### Assigned task
Each line of the data should be duplicated precisely.

Stored entries
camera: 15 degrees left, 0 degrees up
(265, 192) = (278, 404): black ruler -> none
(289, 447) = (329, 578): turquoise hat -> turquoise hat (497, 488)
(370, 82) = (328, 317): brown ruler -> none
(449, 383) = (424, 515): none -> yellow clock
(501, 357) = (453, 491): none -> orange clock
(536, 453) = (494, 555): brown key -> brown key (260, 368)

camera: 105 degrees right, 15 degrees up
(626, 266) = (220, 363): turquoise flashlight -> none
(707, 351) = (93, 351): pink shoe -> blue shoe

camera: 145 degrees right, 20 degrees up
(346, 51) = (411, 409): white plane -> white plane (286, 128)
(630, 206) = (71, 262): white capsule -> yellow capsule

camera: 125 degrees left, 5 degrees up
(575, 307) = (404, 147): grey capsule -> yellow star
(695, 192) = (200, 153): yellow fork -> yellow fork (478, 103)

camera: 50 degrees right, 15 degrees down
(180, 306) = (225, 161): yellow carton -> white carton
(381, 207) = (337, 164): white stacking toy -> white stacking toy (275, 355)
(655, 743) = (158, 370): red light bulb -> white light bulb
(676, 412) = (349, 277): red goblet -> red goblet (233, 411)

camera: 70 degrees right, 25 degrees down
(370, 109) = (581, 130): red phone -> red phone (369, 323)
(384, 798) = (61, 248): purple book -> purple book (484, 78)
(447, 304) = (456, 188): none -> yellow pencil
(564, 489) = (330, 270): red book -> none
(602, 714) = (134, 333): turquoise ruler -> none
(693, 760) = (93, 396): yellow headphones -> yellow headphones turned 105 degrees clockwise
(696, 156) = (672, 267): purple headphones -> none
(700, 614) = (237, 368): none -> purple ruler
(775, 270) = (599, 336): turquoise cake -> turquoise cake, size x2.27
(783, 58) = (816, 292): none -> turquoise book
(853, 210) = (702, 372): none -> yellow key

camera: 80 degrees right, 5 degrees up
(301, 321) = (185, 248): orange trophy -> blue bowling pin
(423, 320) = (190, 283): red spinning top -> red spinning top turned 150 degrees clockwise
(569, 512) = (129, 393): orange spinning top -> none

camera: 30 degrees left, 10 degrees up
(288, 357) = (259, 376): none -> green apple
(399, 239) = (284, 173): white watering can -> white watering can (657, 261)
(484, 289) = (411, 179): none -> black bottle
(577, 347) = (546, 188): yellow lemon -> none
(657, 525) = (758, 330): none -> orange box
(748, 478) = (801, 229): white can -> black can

### Result for this task
camera: 15 degrees left, 0 degrees up
(265, 192) = (278, 404): black ruler -> none
(289, 447) = (329, 578): turquoise hat -> turquoise hat (497, 488)
(370, 82) = (328, 317): brown ruler -> none
(449, 383) = (424, 515): none -> yellow clock
(501, 357) = (453, 491): none -> orange clock
(536, 453) = (494, 555): brown key -> brown key (260, 368)

camera: 105 degrees right, 15 degrees up
(626, 266) = (220, 363): turquoise flashlight -> none
(707, 351) = (93, 351): pink shoe -> blue shoe

camera: 145 degrees right, 20 degrees up
(346, 51) = (411, 409): white plane -> white plane (286, 128)
(630, 206) = (71, 262): white capsule -> yellow capsule

camera: 125 degrees left, 5 degrees up
(575, 307) = (404, 147): grey capsule -> yellow star
(695, 192) = (200, 153): yellow fork -> yellow fork (478, 103)

camera: 50 degrees right, 15 degrees down
(180, 306) = (225, 161): yellow carton -> white carton
(381, 207) = (337, 164): white stacking toy -> white stacking toy (275, 355)
(655, 743) = (158, 370): red light bulb -> white light bulb
(676, 412) = (349, 277): red goblet -> red goblet (233, 411)

camera: 70 degrees right, 25 degrees down
(370, 109) = (581, 130): red phone -> red phone (369, 323)
(384, 798) = (61, 248): purple book -> purple book (484, 78)
(447, 304) = (456, 188): none -> yellow pencil
(564, 489) = (330, 270): red book -> none
(602, 714) = (134, 333): turquoise ruler -> none
(693, 760) = (93, 396): yellow headphones -> yellow headphones turned 105 degrees clockwise
(696, 156) = (672, 267): purple headphones -> none
(700, 614) = (237, 368): none -> purple ruler
(775, 270) = (599, 336): turquoise cake -> turquoise cake, size x2.27
(783, 58) = (816, 292): none -> turquoise book
(853, 210) = (702, 372): none -> yellow key

camera: 80 degrees right, 5 degrees up
(301, 321) = (185, 248): orange trophy -> blue bowling pin
(423, 320) = (190, 283): red spinning top -> red spinning top turned 150 degrees clockwise
(569, 512) = (129, 393): orange spinning top -> none

camera: 30 degrees left, 10 degrees up
(288, 357) = (259, 376): none -> green apple
(399, 239) = (284, 173): white watering can -> white watering can (657, 261)
(484, 289) = (411, 179): none -> black bottle
(577, 347) = (546, 188): yellow lemon -> none
(657, 525) = (758, 330): none -> orange box
(748, 478) = (801, 229): white can -> black can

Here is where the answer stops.